Task to carry out:
Please reply with one number only: how many lines in the entries below contain the string "left".

Exercise input:
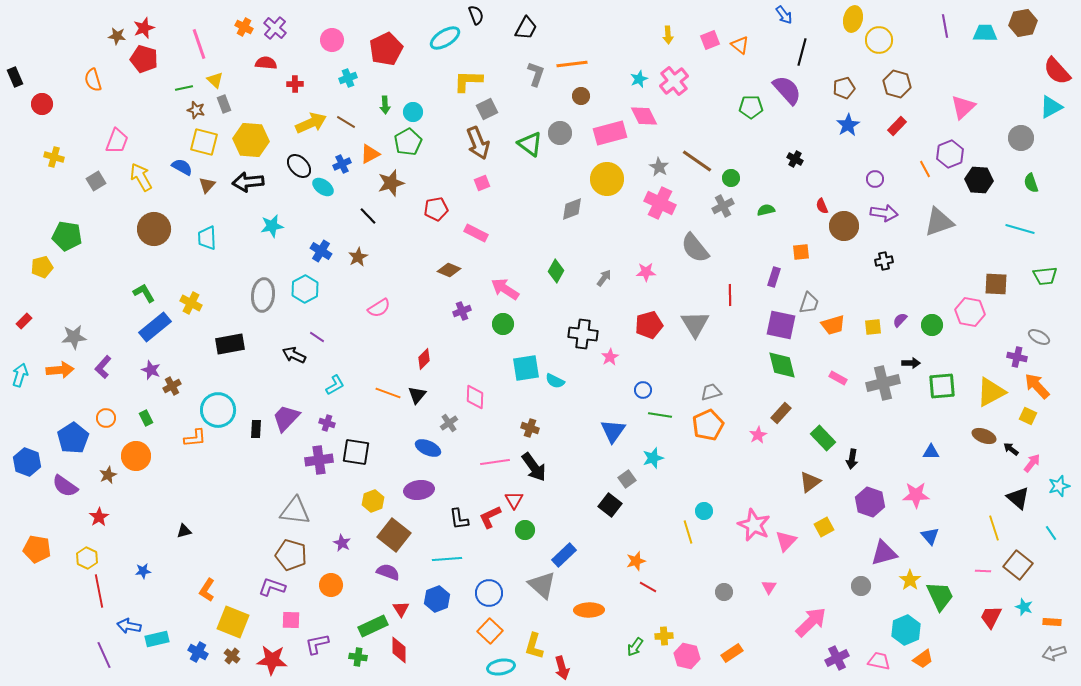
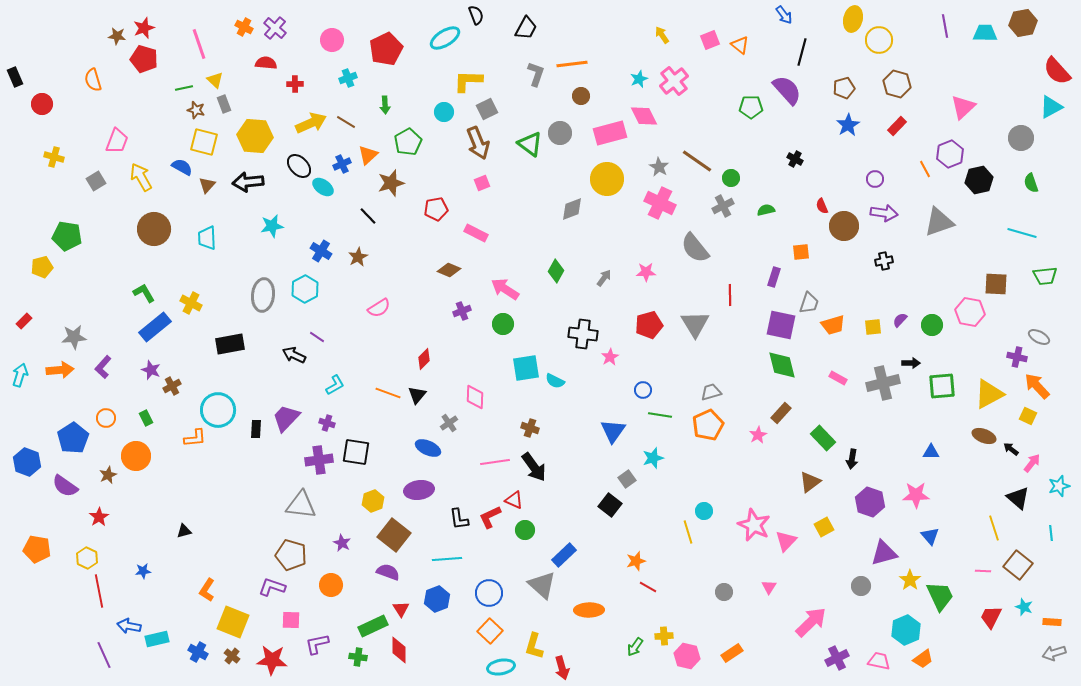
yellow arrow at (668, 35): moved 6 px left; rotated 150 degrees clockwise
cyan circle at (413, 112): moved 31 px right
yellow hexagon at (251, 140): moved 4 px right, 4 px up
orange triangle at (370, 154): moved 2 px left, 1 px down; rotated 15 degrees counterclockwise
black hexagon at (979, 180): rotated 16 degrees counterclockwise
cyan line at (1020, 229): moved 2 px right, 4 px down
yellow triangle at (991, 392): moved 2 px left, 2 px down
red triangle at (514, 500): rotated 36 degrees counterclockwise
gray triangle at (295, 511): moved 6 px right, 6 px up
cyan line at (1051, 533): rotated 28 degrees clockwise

* * *

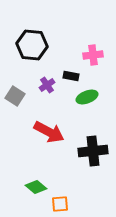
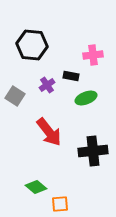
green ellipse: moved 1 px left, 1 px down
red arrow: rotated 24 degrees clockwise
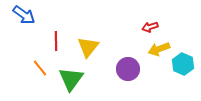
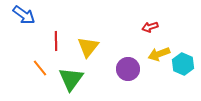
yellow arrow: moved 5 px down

==

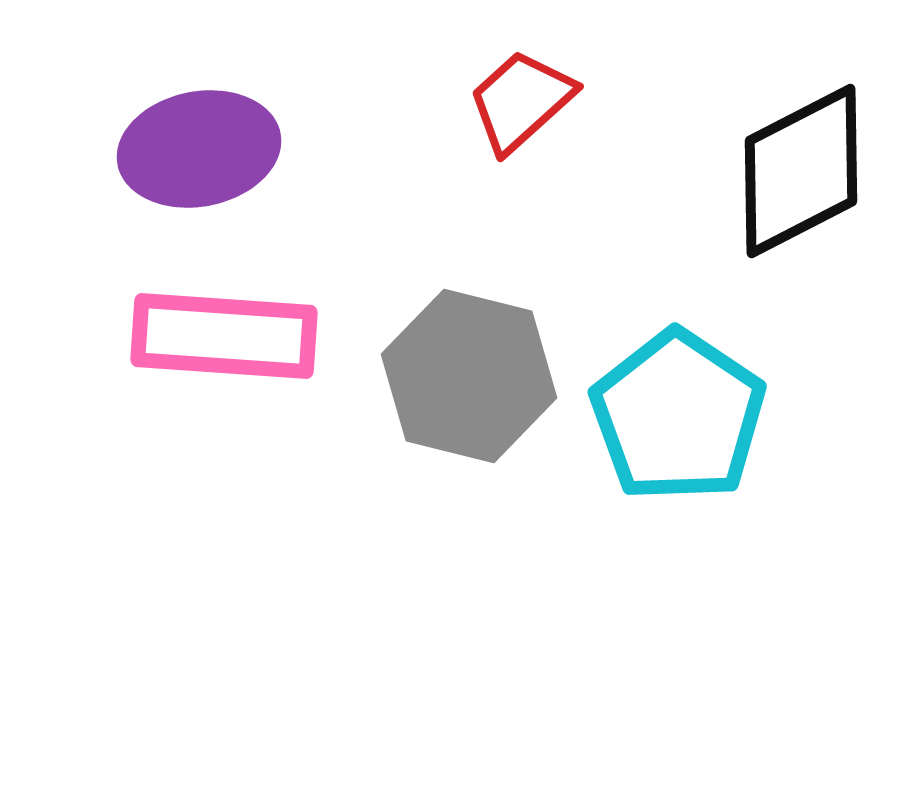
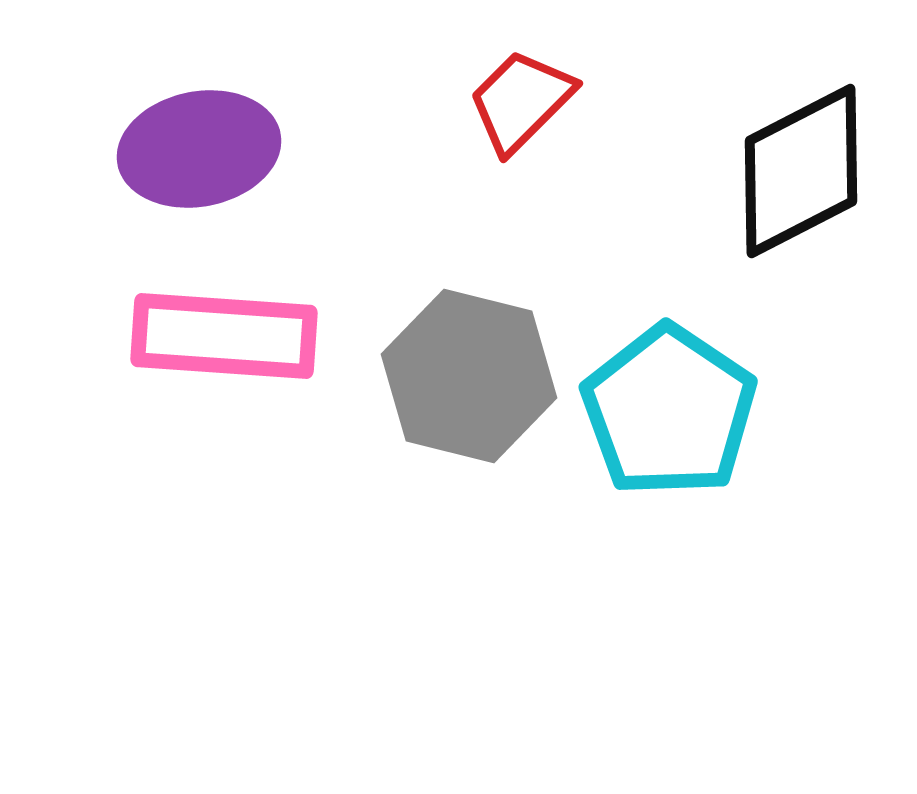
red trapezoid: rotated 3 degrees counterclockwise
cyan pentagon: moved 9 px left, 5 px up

Response area:
5